__EXERCISE AIM__. For the entries that follow, restate word for word the line containing "removed | clock", the line containing "brown) | 268", and every line that lies between them.

_ _ _ _ _

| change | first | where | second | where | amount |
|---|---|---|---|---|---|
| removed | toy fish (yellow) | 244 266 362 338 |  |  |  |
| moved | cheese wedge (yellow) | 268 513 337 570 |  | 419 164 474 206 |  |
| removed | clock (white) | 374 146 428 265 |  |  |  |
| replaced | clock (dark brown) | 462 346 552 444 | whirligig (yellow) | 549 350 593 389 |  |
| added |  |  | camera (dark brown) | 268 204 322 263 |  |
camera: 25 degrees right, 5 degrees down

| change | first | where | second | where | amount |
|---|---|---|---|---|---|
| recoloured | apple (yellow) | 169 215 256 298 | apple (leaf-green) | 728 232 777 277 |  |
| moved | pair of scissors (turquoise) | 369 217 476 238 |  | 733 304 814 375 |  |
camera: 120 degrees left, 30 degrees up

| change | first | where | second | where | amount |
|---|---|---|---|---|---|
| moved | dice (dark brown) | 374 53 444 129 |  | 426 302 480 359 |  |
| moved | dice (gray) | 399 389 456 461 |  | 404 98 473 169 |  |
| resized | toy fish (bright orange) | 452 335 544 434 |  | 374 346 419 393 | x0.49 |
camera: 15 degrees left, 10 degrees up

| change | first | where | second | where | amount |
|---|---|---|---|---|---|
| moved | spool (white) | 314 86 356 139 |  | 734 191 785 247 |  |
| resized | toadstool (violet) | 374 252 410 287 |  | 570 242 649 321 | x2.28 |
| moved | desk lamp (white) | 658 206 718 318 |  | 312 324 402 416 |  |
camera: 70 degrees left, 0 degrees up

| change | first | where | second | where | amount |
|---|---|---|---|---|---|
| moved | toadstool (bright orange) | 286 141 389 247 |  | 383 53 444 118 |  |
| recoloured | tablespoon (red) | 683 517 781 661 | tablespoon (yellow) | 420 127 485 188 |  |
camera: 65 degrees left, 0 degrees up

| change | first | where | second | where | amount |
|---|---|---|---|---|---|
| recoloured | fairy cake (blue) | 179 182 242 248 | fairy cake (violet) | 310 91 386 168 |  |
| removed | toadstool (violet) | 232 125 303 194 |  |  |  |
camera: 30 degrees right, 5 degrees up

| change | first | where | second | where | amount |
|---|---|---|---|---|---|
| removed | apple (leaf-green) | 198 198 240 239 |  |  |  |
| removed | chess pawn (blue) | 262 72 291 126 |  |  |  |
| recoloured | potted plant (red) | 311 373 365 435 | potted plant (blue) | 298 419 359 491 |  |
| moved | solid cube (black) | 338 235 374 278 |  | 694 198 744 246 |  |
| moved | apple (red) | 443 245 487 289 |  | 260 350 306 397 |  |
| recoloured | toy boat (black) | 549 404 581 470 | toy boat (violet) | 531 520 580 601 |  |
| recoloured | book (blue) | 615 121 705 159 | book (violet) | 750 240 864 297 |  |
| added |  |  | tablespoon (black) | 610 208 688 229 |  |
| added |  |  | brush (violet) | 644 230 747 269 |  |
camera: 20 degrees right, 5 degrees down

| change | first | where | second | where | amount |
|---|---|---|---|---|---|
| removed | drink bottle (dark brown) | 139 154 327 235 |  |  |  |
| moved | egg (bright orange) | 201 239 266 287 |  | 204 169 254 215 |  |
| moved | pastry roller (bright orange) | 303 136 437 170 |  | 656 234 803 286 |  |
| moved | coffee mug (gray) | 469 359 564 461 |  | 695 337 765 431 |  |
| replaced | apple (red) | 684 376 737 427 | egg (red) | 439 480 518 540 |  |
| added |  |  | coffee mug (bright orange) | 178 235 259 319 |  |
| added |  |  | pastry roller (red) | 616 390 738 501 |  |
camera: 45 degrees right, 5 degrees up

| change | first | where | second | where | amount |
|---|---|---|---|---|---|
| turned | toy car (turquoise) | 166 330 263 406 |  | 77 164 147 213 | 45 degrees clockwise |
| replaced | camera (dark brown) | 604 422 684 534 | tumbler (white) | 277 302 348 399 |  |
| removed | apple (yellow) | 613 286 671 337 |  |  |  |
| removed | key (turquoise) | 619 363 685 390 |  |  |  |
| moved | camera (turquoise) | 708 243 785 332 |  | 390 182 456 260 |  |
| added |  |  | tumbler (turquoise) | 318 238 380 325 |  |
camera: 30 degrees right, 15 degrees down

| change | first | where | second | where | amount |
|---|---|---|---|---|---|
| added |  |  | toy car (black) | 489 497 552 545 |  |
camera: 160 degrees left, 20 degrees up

_ _ _ _ _

__RESULT BELOW__.
| removed | clock (white) | 374 146 428 265 |  |  |  |
| replaced | clock (dark brown) | 462 346 552 444 | whirligig (yellow) | 549 350 593 389 |  |
| added |  |  | camera (dark brown) | 268 204 322 263 |  |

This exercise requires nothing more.